[Opening EXERCISE MATERIAL section]
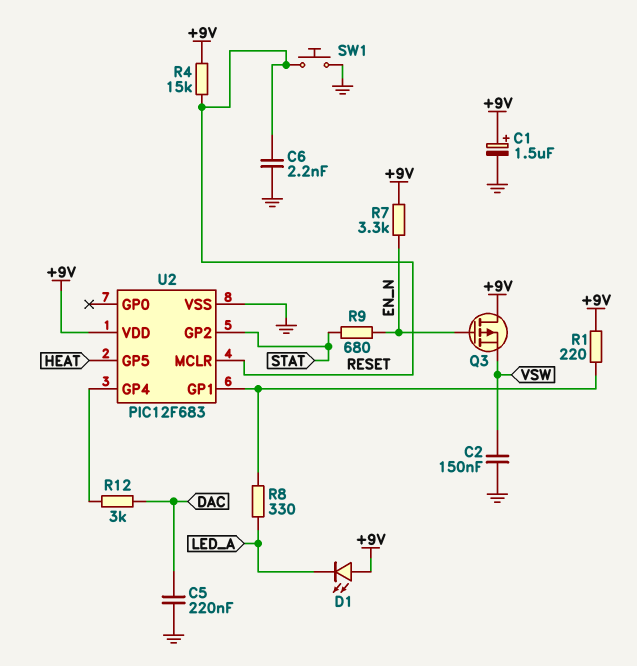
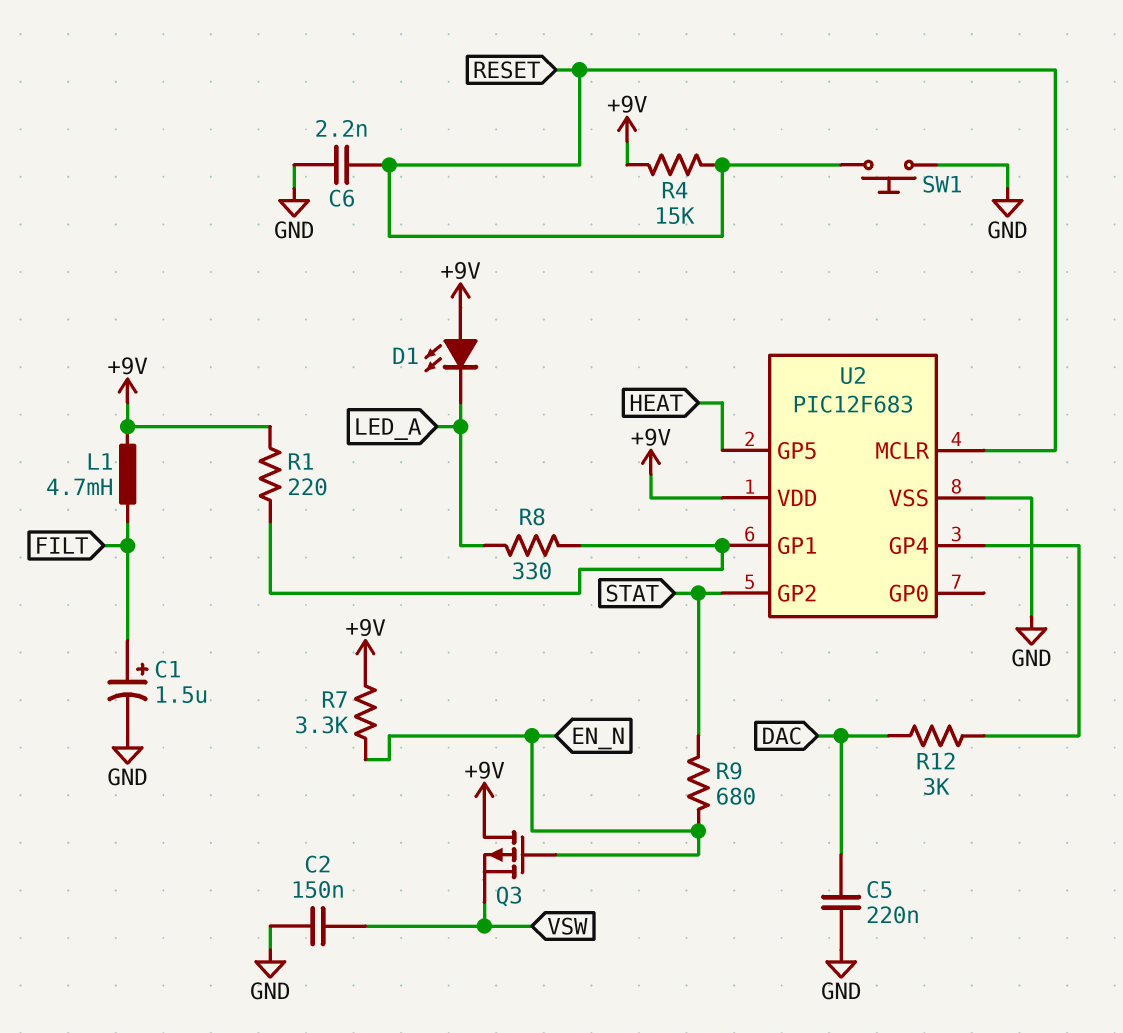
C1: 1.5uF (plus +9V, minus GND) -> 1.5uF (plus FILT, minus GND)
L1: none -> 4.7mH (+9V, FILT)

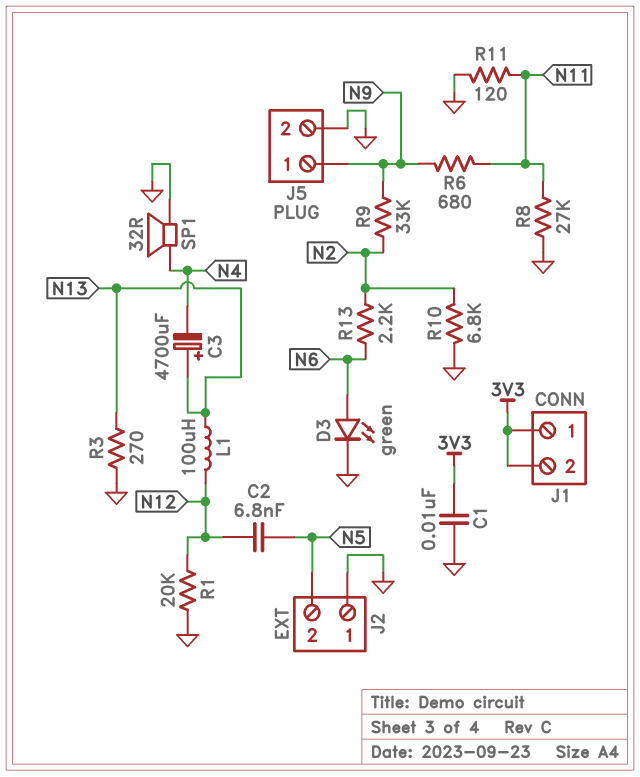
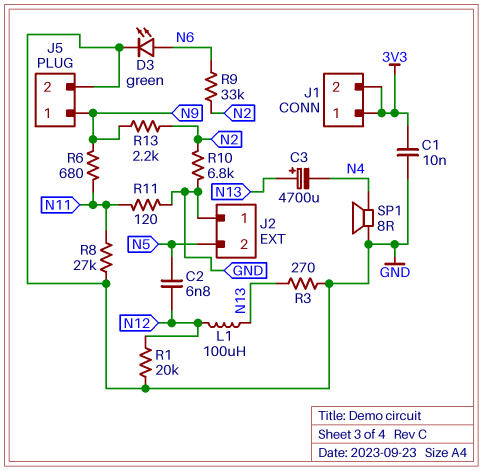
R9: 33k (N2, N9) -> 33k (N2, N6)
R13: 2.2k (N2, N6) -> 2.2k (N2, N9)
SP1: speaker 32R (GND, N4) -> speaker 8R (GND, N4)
[Closing EXERCISE MATERIAL section]
Only the lines that contain the string "FILT" should be copied from the entries above.

C1: 1.5uF (plus +9V, minus GND) -> 1.5uF (plus FILT, minus GND)
L1: none -> 4.7mH (+9V, FILT)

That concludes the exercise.